PROBLEM TO SOLVE
Search the records for the string "pink" and copy every line in which it appears.

ENTRIES SUPPLIED
'''

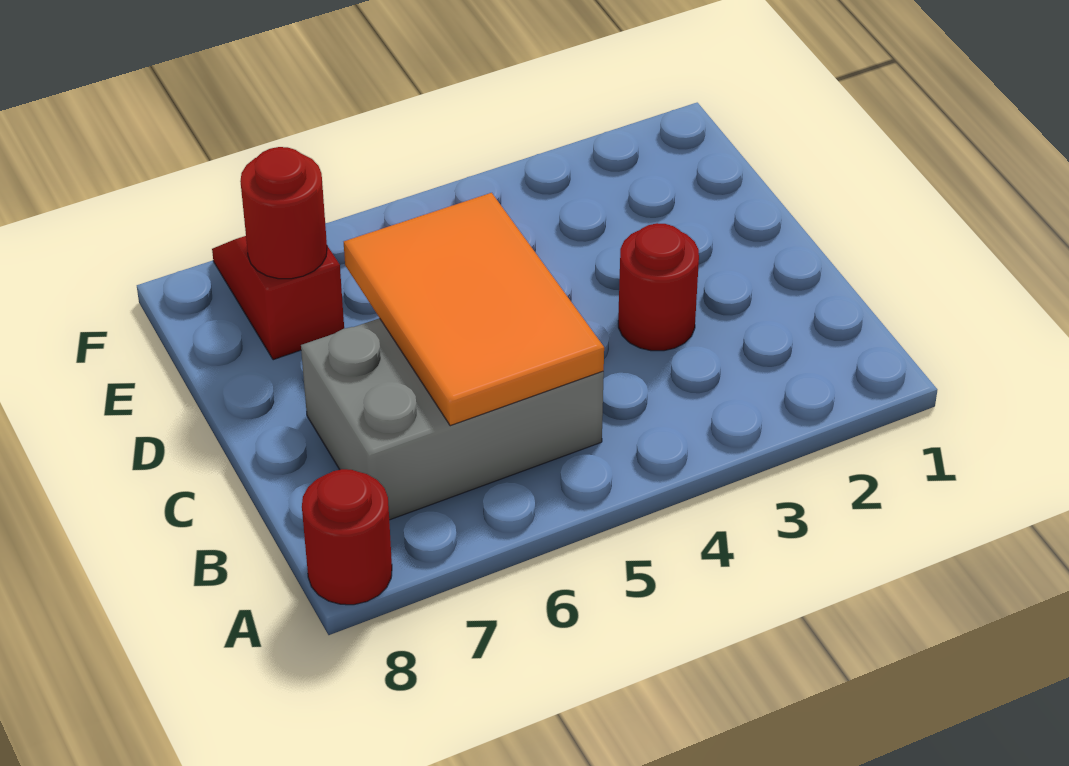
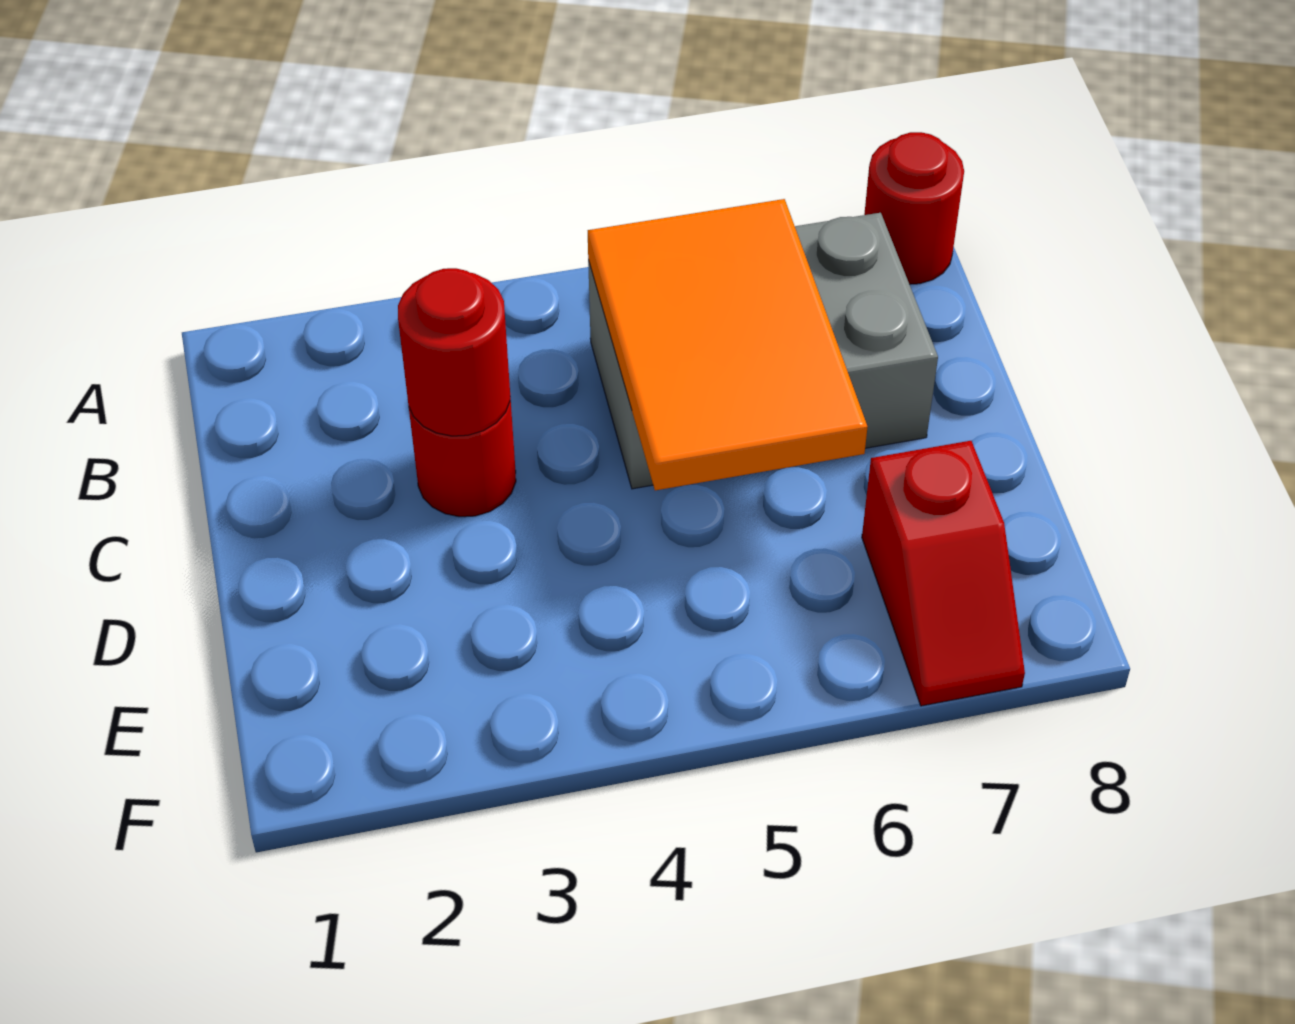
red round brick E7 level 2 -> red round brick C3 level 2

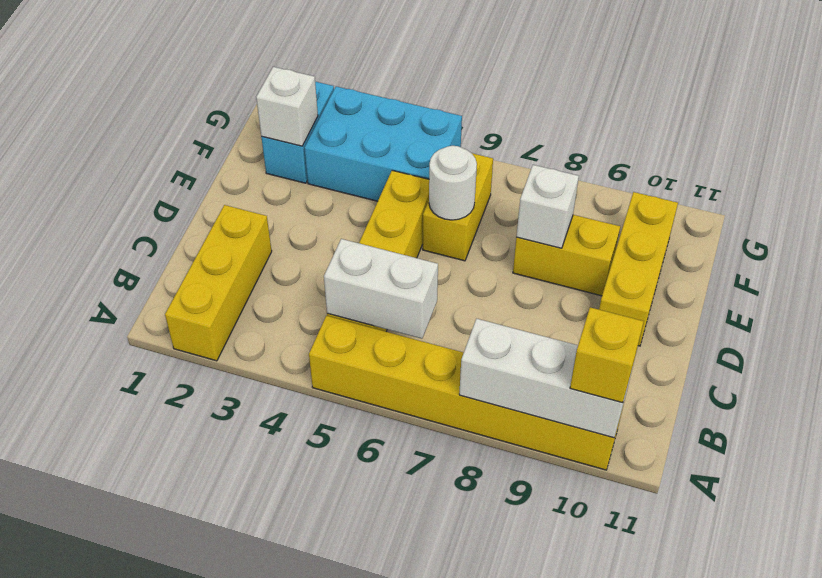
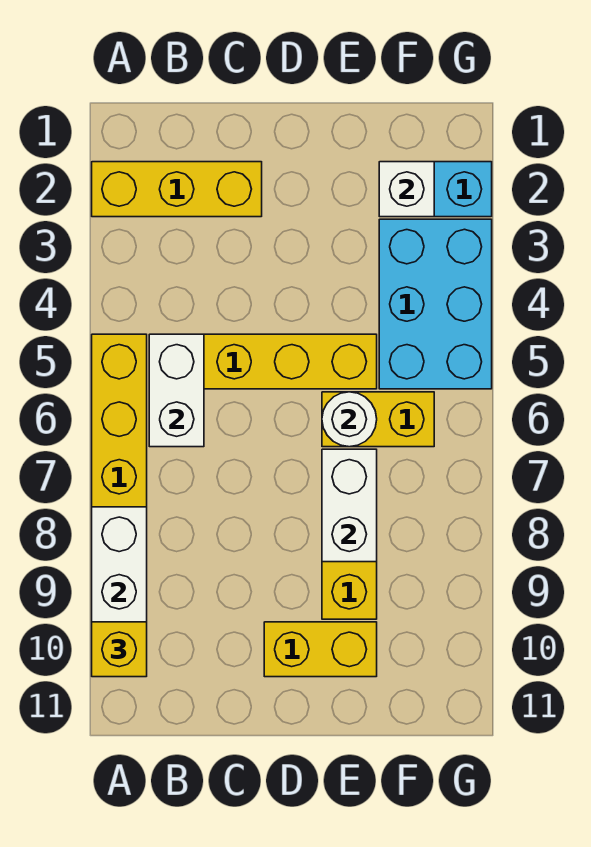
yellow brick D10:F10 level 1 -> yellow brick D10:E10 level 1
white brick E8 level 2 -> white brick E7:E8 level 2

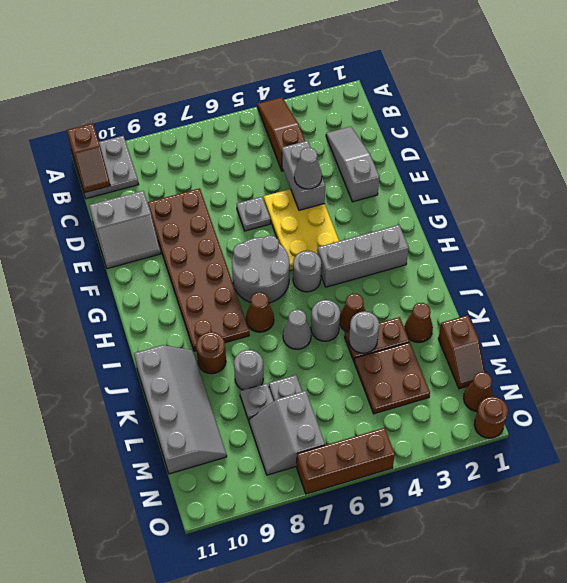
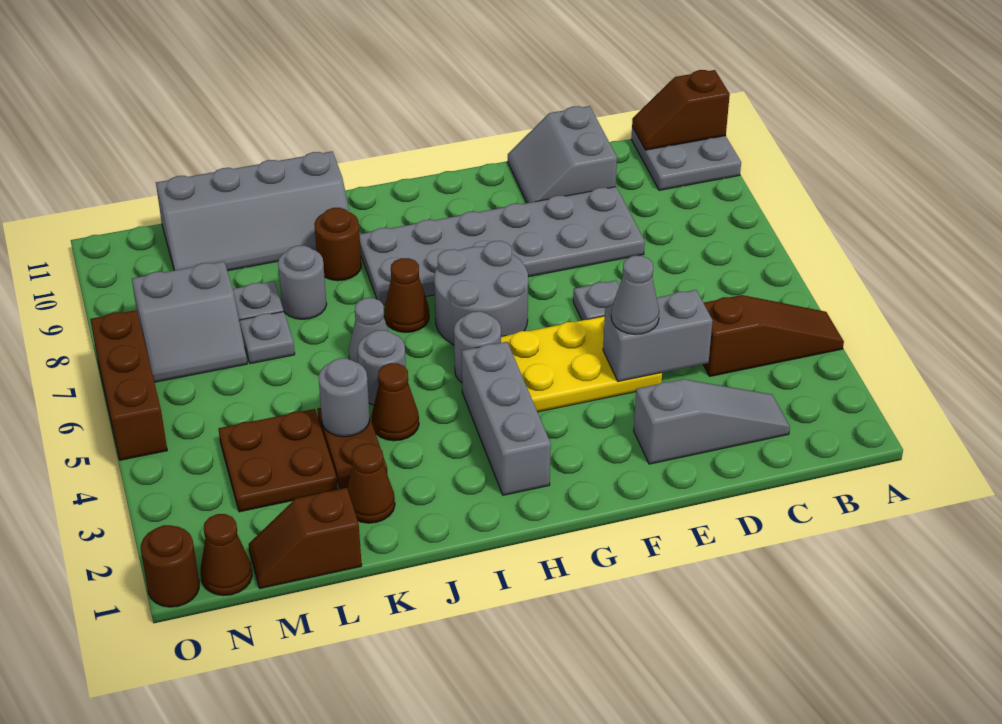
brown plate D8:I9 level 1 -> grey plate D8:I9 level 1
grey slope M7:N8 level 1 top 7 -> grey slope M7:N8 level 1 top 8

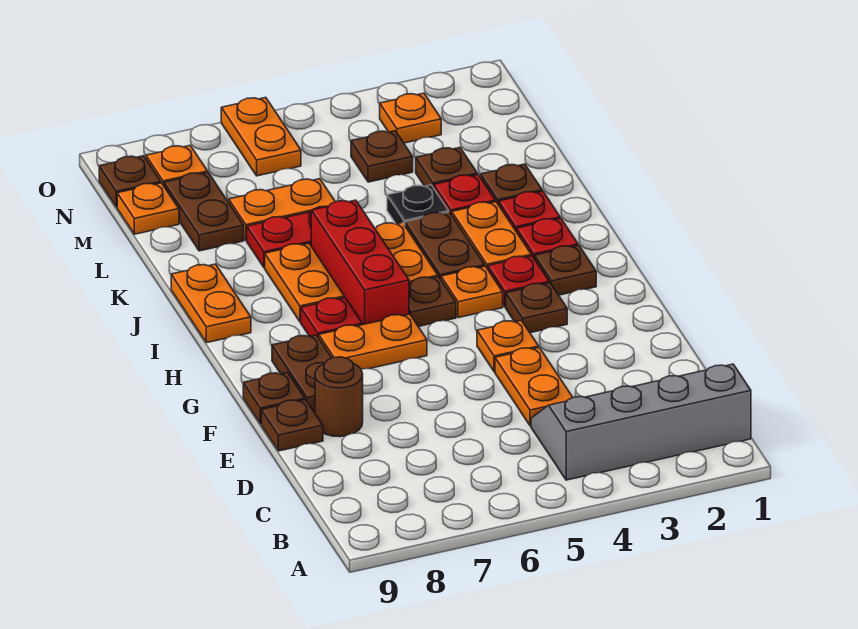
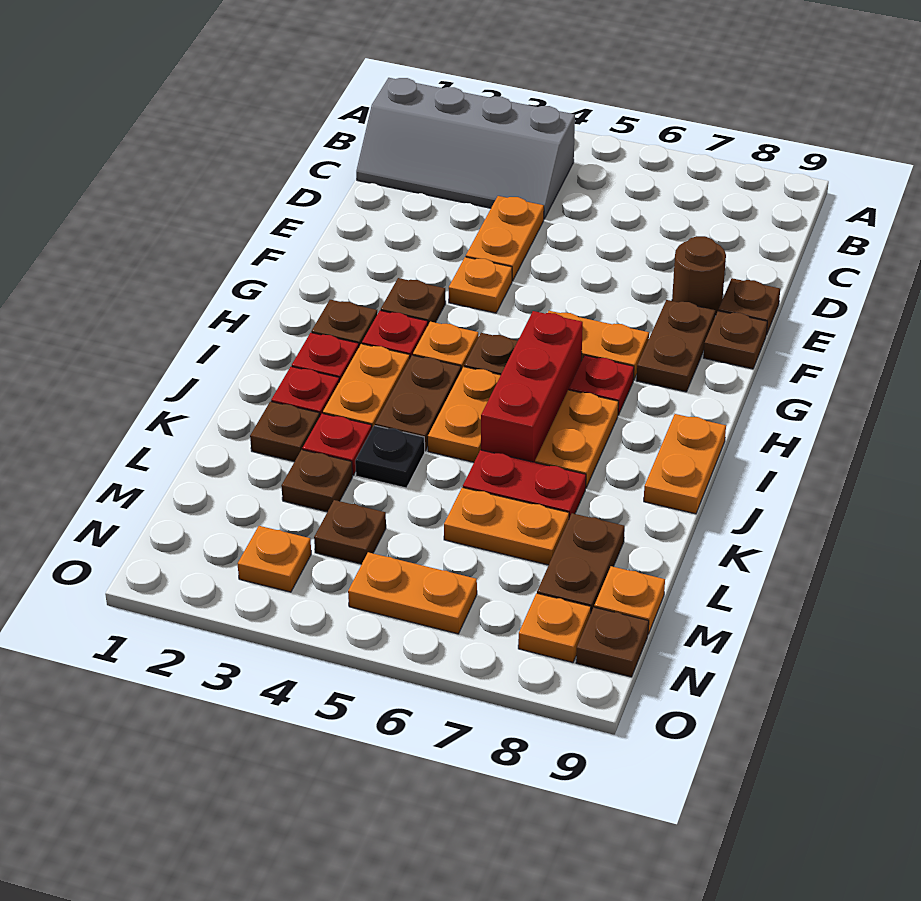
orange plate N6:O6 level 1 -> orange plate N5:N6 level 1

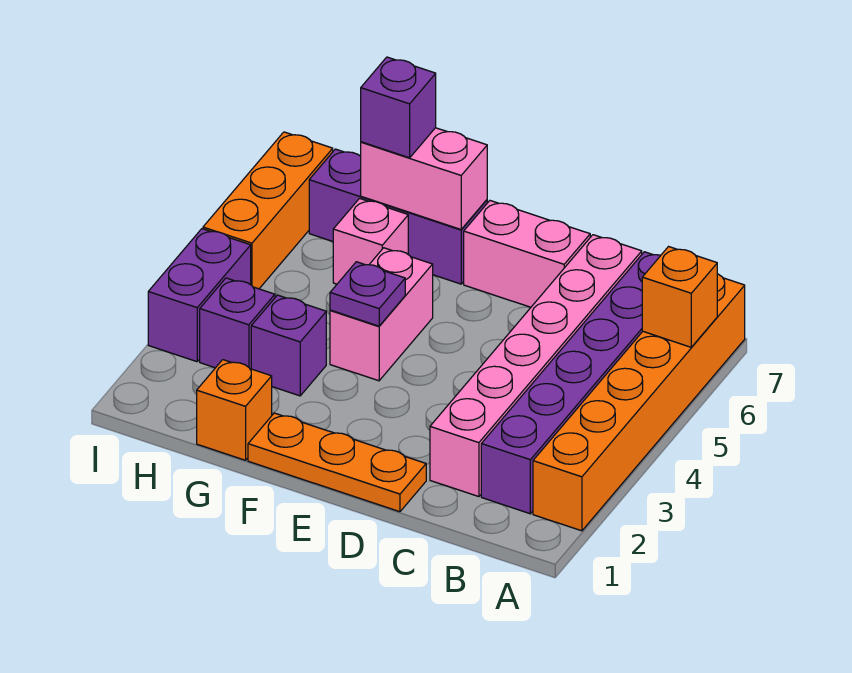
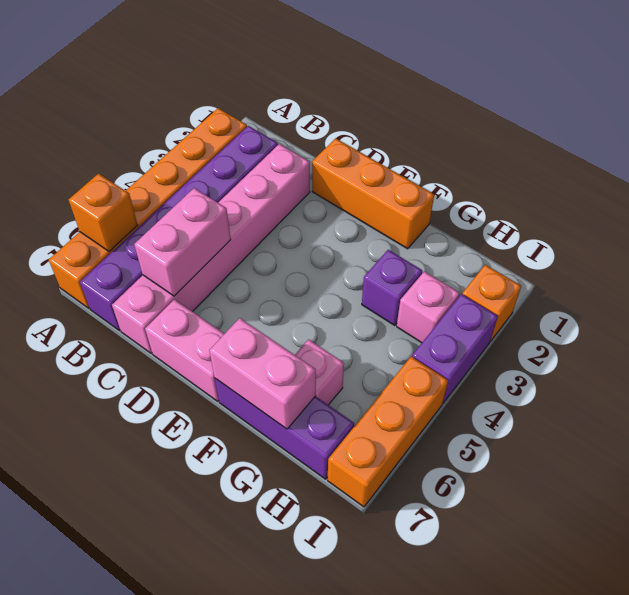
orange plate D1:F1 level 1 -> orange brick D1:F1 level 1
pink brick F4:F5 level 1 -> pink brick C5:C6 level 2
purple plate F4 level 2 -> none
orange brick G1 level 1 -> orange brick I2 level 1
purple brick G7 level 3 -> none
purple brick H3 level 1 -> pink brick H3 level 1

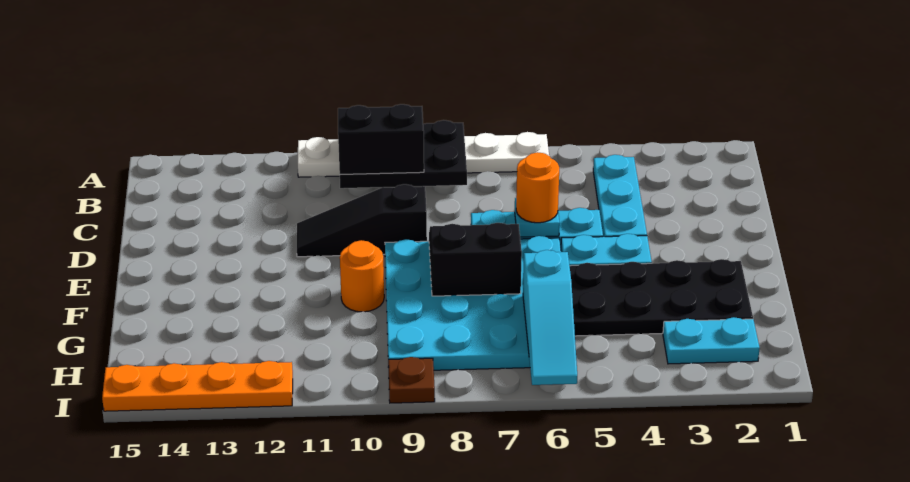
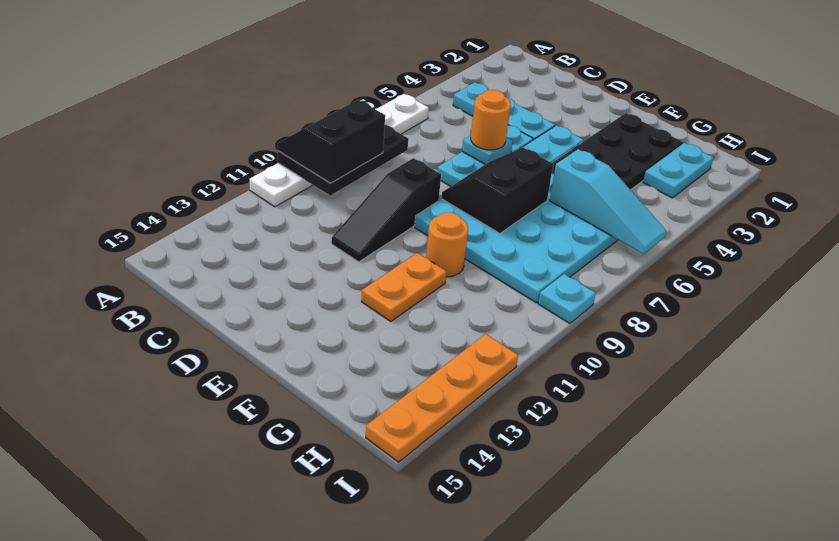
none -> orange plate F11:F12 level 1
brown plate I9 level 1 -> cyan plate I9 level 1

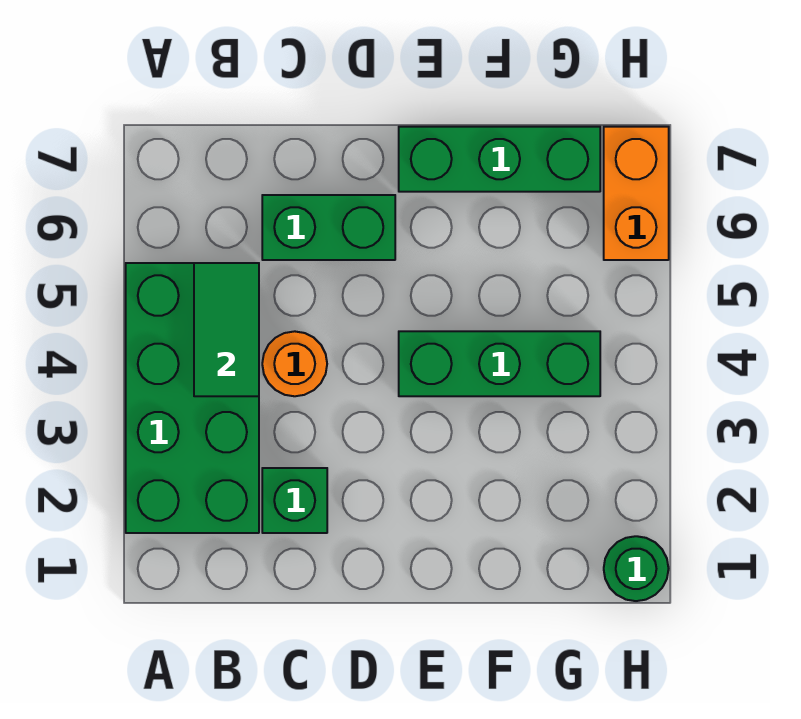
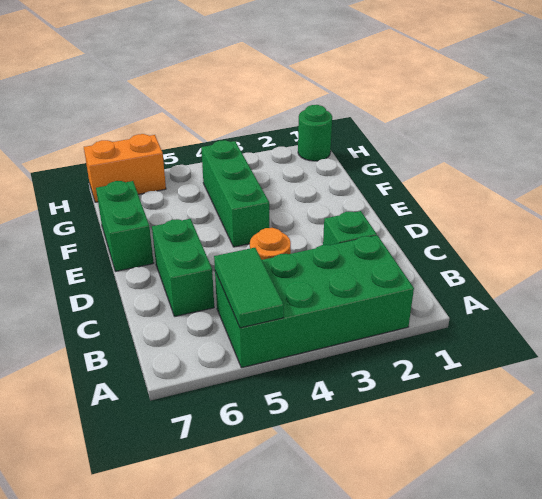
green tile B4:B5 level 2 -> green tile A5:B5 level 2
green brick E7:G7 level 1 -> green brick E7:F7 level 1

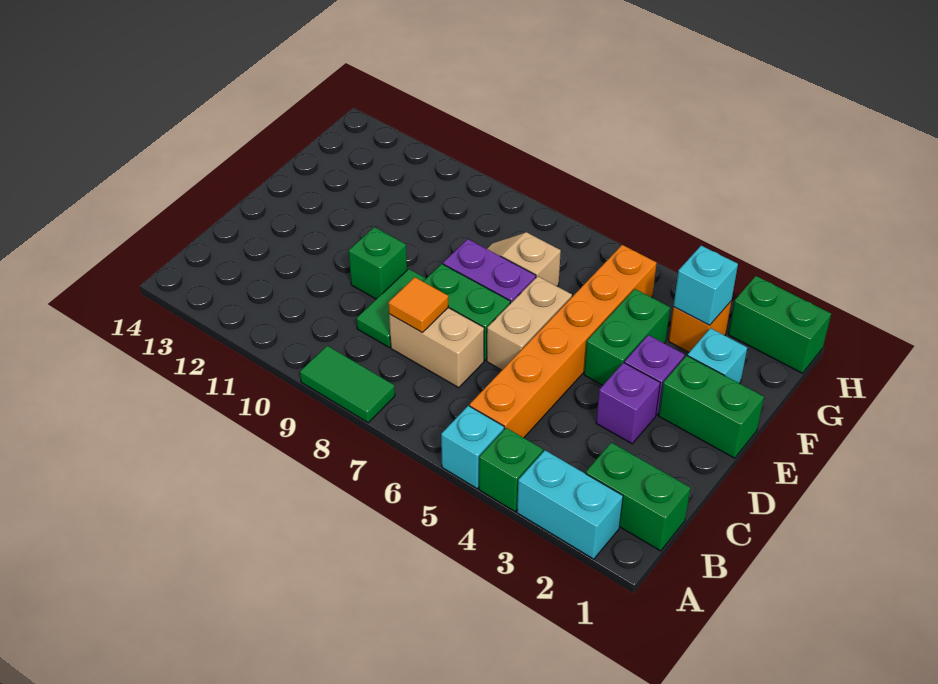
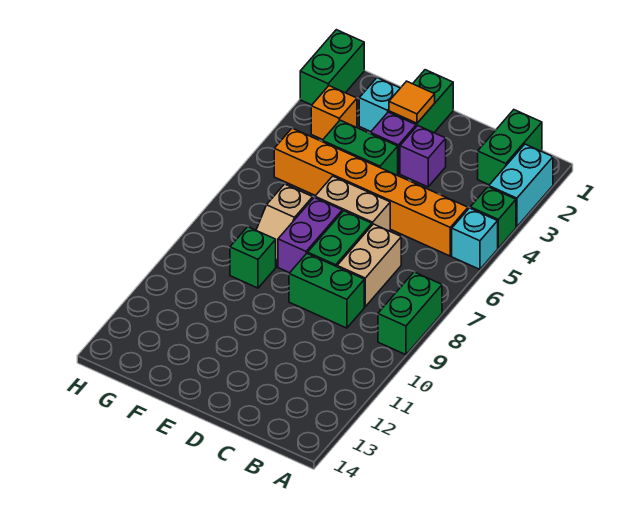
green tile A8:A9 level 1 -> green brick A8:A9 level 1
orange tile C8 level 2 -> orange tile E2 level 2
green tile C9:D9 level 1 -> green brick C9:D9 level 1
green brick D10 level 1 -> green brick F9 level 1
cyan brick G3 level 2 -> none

'''

RESPONSE TO THE EXERCISE
pink brick F4:F5 level 1 -> pink brick C5:C6 level 2
purple brick H3 level 1 -> pink brick H3 level 1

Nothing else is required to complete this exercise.